#### Problem statement:
Print every line of these records below without changing anything.

Records from a dataset:
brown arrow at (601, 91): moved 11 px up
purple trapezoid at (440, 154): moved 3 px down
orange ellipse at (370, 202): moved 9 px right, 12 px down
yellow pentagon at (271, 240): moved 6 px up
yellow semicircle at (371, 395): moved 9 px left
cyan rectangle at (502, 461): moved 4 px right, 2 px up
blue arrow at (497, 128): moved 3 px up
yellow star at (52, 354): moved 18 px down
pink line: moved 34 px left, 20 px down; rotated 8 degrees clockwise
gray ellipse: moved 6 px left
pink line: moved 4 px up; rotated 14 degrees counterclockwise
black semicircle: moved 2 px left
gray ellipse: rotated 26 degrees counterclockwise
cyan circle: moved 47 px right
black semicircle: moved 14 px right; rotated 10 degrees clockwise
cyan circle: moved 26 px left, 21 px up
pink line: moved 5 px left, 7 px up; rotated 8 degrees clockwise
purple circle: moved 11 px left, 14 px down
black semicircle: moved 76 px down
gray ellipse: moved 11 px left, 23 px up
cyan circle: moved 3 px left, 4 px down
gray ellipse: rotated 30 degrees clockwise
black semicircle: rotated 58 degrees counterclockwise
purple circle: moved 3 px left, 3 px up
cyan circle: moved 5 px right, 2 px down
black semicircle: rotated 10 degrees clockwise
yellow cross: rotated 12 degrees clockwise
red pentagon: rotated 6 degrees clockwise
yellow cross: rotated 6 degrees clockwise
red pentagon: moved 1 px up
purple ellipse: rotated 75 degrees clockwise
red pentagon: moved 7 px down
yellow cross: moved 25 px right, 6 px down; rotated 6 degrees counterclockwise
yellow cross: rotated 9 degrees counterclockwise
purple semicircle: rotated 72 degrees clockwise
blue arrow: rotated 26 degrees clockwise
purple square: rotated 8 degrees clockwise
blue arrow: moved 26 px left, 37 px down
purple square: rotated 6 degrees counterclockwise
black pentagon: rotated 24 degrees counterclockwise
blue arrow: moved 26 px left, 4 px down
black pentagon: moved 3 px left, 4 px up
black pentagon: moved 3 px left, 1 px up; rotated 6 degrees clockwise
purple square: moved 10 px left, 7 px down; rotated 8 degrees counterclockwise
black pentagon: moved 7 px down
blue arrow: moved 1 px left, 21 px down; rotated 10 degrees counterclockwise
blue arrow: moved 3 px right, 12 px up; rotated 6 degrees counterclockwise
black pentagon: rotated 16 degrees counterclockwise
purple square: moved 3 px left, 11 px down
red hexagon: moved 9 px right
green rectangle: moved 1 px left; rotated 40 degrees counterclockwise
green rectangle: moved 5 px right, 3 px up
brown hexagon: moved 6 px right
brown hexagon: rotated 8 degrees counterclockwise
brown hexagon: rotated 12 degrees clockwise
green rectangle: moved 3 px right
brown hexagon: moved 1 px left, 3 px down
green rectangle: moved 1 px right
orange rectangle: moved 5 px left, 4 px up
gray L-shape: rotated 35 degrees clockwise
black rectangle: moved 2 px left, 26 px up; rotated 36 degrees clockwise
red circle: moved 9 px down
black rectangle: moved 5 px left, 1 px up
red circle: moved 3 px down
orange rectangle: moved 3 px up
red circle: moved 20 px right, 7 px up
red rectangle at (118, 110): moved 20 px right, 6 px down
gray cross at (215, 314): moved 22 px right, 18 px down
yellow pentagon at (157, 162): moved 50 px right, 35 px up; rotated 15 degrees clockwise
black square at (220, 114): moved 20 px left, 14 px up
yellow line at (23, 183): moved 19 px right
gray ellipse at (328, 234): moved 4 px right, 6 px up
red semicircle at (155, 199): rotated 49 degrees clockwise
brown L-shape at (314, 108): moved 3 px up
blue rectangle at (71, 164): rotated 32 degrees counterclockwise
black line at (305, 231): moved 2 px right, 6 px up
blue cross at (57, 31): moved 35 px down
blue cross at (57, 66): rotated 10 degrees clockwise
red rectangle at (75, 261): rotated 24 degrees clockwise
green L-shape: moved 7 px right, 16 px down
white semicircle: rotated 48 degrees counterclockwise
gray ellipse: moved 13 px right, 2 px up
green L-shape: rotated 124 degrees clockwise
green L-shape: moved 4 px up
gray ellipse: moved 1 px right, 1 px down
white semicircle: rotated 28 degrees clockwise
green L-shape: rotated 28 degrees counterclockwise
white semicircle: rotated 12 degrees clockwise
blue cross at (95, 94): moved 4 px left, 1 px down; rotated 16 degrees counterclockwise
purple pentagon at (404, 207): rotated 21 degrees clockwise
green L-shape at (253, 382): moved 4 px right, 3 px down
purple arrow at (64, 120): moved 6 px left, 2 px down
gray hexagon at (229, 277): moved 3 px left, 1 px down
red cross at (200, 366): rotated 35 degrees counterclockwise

#### Task solution:
brown arrow at (601, 91): moved 11 px up
purple trapezoid at (440, 154): moved 3 px down
orange ellipse at (370, 202): moved 9 px right, 12 px down
yellow pentagon at (271, 240): moved 6 px up
yellow semicircle at (371, 395): moved 9 px left
cyan rectangle at (502, 461): moved 4 px right, 2 px up
blue arrow at (497, 128): moved 3 px up
yellow star at (52, 354): moved 18 px down
pink line: moved 34 px left, 20 px down; rotated 8 degrees clockwise
gray ellipse: moved 6 px left
pink line: moved 4 px up; rotated 14 degrees counterclockwise
black semicircle: moved 2 px left
gray ellipse: rotated 26 degrees counterclockwise
cyan circle: moved 47 px right
black semicircle: moved 14 px right; rotated 10 degrees clockwise
cyan circle: moved 26 px left, 21 px up
pink line: moved 5 px left, 7 px up; rotated 8 degrees clockwise
purple circle: moved 11 px left, 14 px down
black semicircle: moved 76 px down
gray ellipse: moved 11 px left, 23 px up
cyan circle: moved 3 px left, 4 px down
gray ellipse: rotated 30 degrees clockwise
black semicircle: rotated 58 degrees counterclockwise
purple circle: moved 3 px left, 3 px up
cyan circle: moved 5 px right, 2 px down
black semicircle: rotated 10 degrees clockwise
yellow cross: rotated 12 degrees clockwise
red pentagon: rotated 6 degrees clockwise
yellow cross: rotated 6 degrees clockwise
red pentagon: moved 1 px up
purple ellipse: rotated 75 degrees clockwise
red pentagon: moved 7 px down
yellow cross: moved 25 px right, 6 px down; rotated 6 degrees counterclockwise
yellow cross: rotated 9 degrees counterclockwise
purple semicircle: rotated 72 degrees clockwise
blue arrow: rotated 26 degrees clockwise
purple square: rotated 8 degrees clockwise
blue arrow: moved 26 px left, 37 px down
purple square: rotated 6 degrees counterclockwise
black pentagon: rotated 24 degrees counterclockwise
blue arrow: moved 26 px left, 4 px down
black pentagon: moved 3 px left, 4 px up
black pentagon: moved 3 px left, 1 px up; rotated 6 degrees clockwise
purple square: moved 10 px left, 7 px down; rotated 8 degrees counterclockwise
black pentagon: moved 7 px down
blue arrow: moved 1 px left, 21 px down; rotated 10 degrees counterclockwise
blue arrow: moved 3 px right, 12 px up; rotated 6 degrees counterclockwise
black pentagon: rotated 16 degrees counterclockwise
purple square: moved 3 px left, 11 px down
red hexagon: moved 9 px right
green rectangle: moved 1 px left; rotated 40 degrees counterclockwise
green rectangle: moved 5 px right, 3 px up
brown hexagon: moved 6 px right
brown hexagon: rotated 8 degrees counterclockwise
brown hexagon: rotated 12 degrees clockwise
green rectangle: moved 3 px right
brown hexagon: moved 1 px left, 3 px down
green rectangle: moved 1 px right
orange rectangle: moved 5 px left, 4 px up
gray L-shape: rotated 35 degrees clockwise
black rectangle: moved 2 px left, 26 px up; rotated 36 degrees clockwise
red circle: moved 9 px down
black rectangle: moved 5 px left, 1 px up
red circle: moved 3 px down
orange rectangle: moved 3 px up
red circle: moved 20 px right, 7 px up
red rectangle at (118, 110): moved 20 px right, 6 px down
gray cross at (215, 314): moved 22 px right, 18 px down
yellow pentagon at (157, 162): moved 50 px right, 35 px up; rotated 15 degrees clockwise
black square at (220, 114): moved 20 px left, 14 px up
yellow line at (23, 183): moved 19 px right
gray ellipse at (328, 234): moved 4 px right, 6 px up
red semicircle at (155, 199): rotated 49 degrees clockwise
brown L-shape at (314, 108): moved 3 px up
blue rectangle at (71, 164): rotated 32 degrees counterclockwise
black line at (305, 231): moved 2 px right, 6 px up
blue cross at (57, 31): moved 35 px down
blue cross at (57, 66): rotated 10 degrees clockwise
red rectangle at (75, 261): rotated 24 degrees clockwise
green L-shape: moved 7 px right, 16 px down
white semicircle: rotated 48 degrees counterclockwise
gray ellipse: moved 13 px right, 2 px up
green L-shape: rotated 124 degrees clockwise
green L-shape: moved 4 px up
gray ellipse: moved 1 px right, 1 px down
white semicircle: rotated 28 degrees clockwise
green L-shape: rotated 28 degrees counterclockwise
white semicircle: rotated 12 degrees clockwise
blue cross at (95, 94): moved 4 px left, 1 px down; rotated 16 degrees counterclockwise
purple pentagon at (404, 207): rotated 21 degrees clockwise
green L-shape at (253, 382): moved 4 px right, 3 px down
purple arrow at (64, 120): moved 6 px left, 2 px down
gray hexagon at (229, 277): moved 3 px left, 1 px down
red cross at (200, 366): rotated 35 degrees counterclockwise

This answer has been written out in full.